● **Scene edit records**:
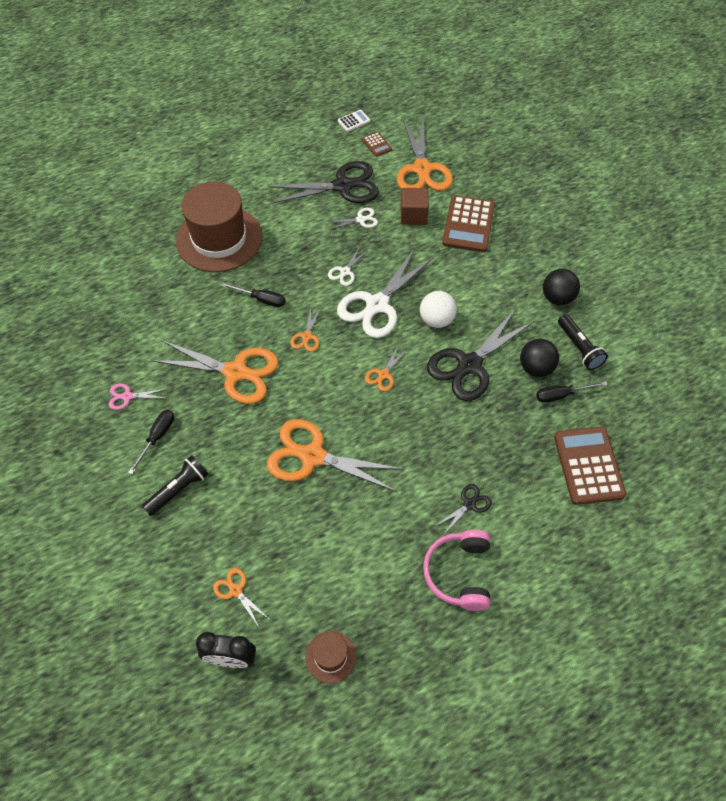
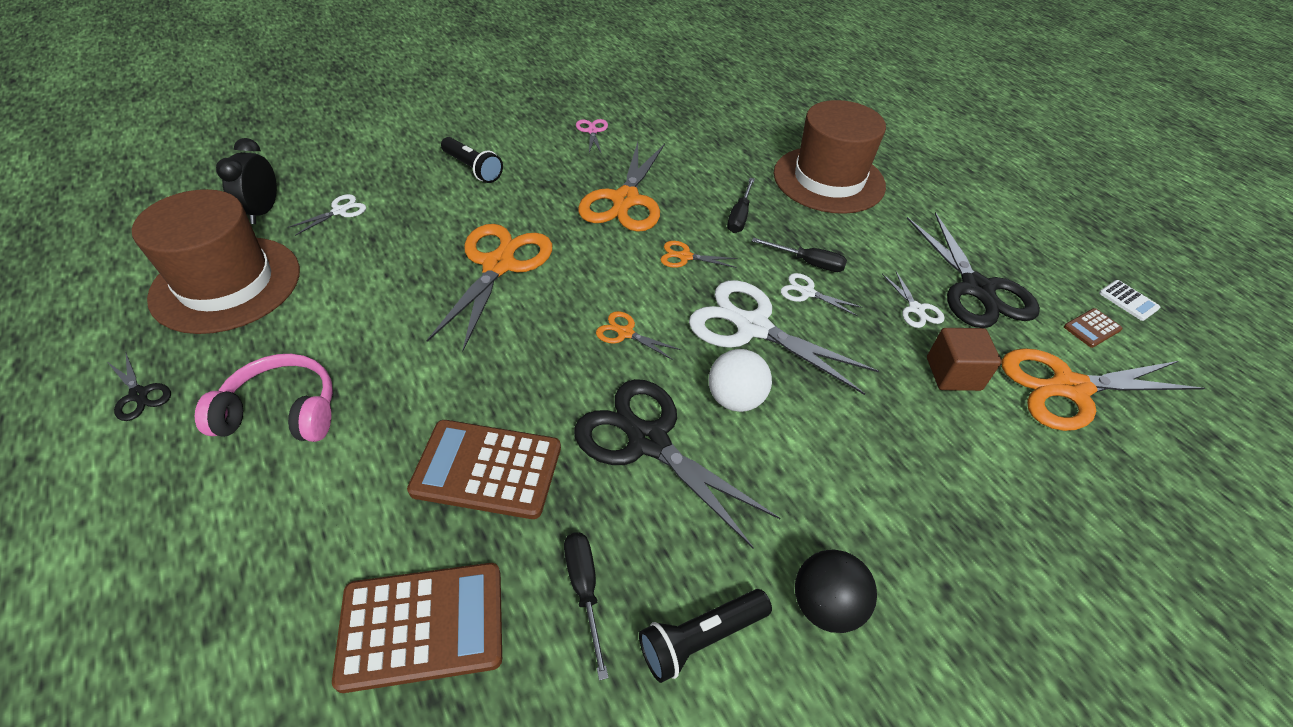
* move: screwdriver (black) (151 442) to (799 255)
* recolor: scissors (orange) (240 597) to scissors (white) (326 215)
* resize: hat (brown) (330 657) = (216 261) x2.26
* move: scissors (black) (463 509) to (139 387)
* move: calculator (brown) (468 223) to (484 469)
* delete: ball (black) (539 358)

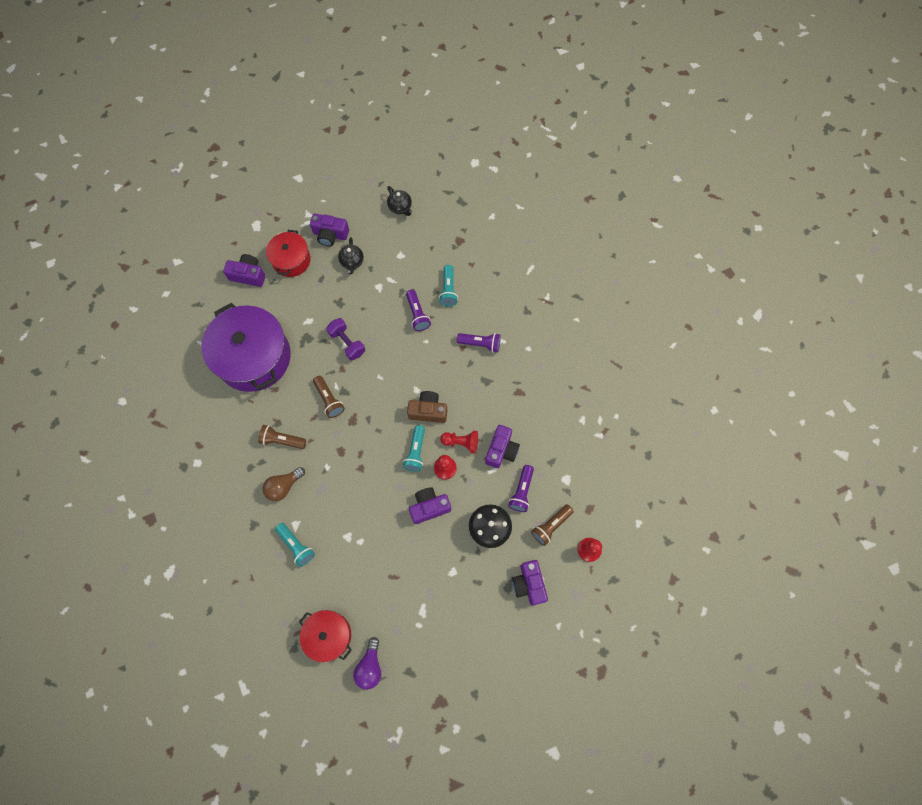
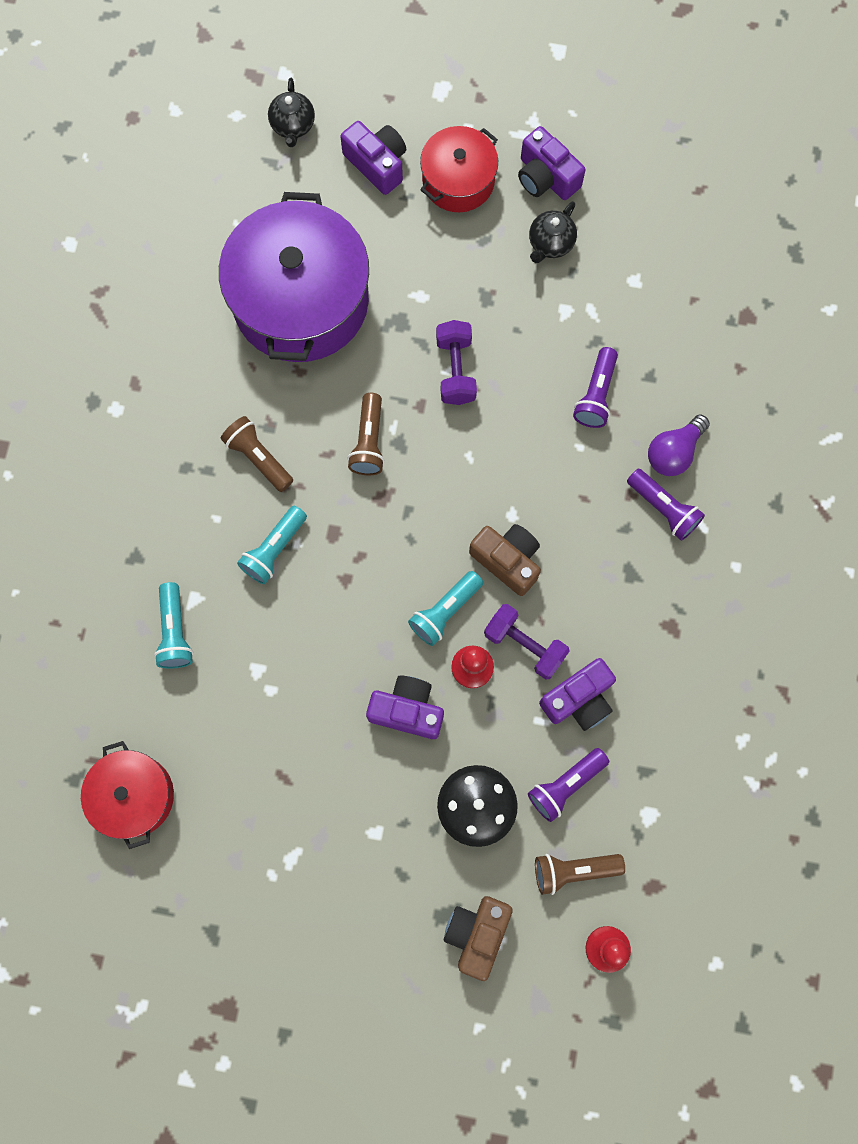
* delete: light bulb (brown) (283 484)
* move: light bulb (purple) (367 663) to (679 445)
* move: teapot (black) (399 201) to (291 112)
* move: flashlight (turquoise) (448 286) to (272 545)
* replace: pawn (red) (459 442) to dumbbell (purple) (527 642)
* recolor: camera (purple) (530 582) to camera (brown) (478 938)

● **PROBLEM TO SOLVE**: Report, for the data above, every line in which the string "scissors" appears.

● **PROBLEM SOLUTION**:
* recolor: scissors (orange) (240 597) to scissors (white) (326 215)
* move: scissors (black) (463 509) to (139 387)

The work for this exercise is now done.